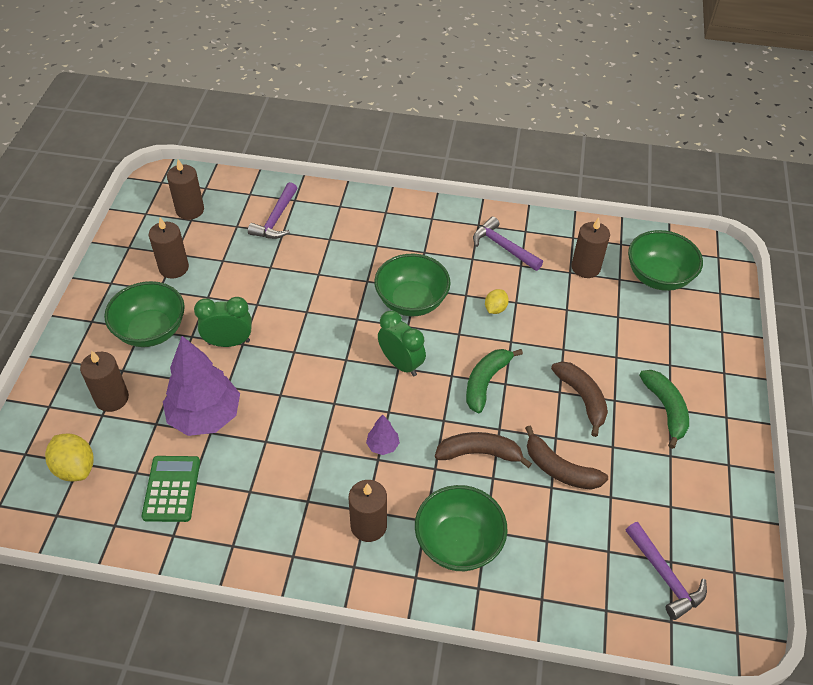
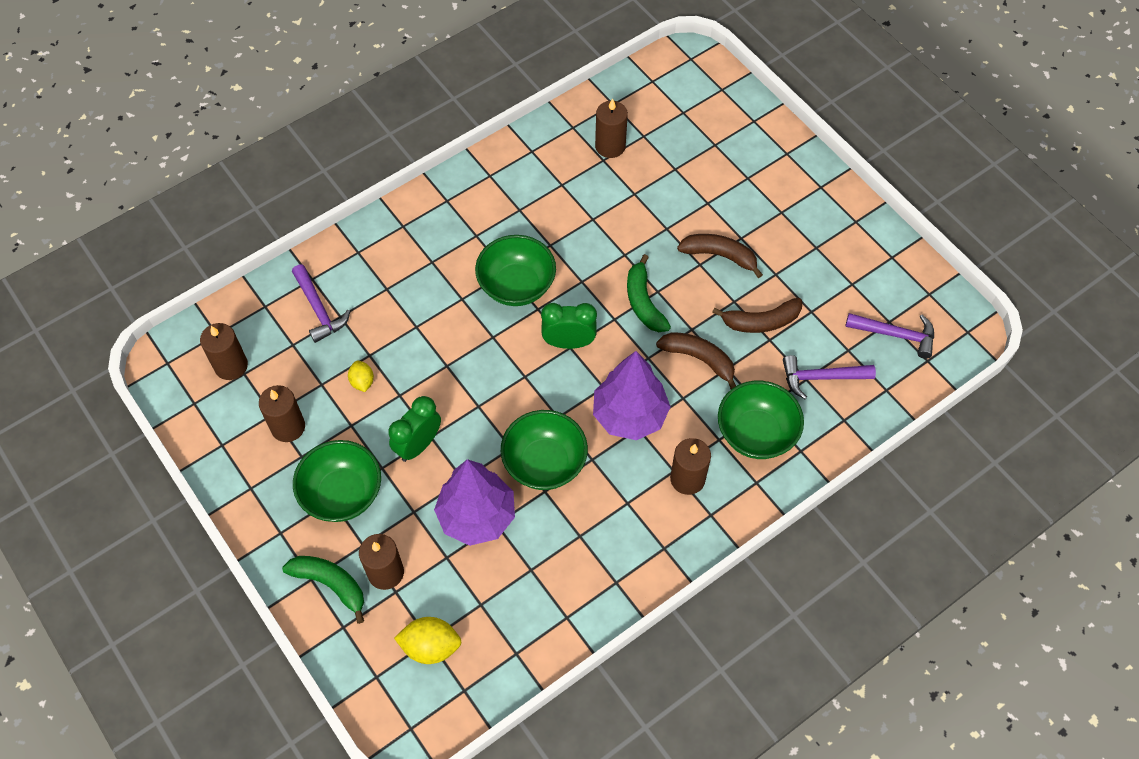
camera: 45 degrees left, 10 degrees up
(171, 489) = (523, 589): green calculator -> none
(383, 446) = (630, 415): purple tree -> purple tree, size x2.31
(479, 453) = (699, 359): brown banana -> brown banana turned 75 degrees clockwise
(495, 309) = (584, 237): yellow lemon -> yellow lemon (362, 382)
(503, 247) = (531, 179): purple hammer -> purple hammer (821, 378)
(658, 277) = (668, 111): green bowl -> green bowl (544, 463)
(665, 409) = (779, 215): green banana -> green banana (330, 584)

---

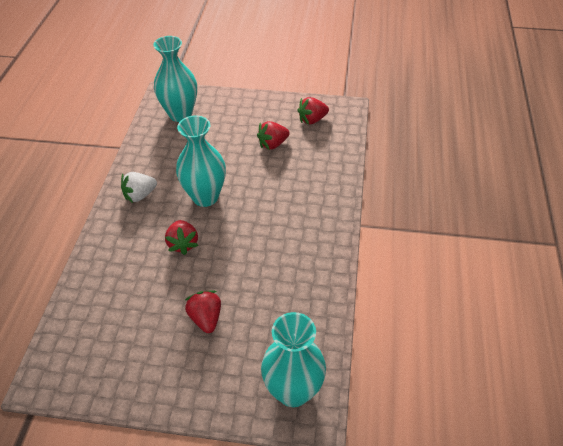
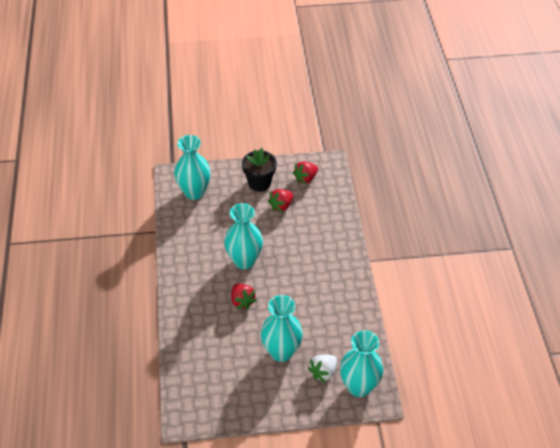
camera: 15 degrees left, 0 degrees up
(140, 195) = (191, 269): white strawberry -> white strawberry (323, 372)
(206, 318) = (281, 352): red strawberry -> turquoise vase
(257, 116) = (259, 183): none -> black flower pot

Work request: Gather every line from the entries above where the word "degrees" appears, and copy them.

Task solution:
camera: 45 degrees left, 10 degrees up
(479, 453) = (699, 359): brown banana -> brown banana turned 75 degrees clockwise
camera: 15 degrees left, 0 degrees up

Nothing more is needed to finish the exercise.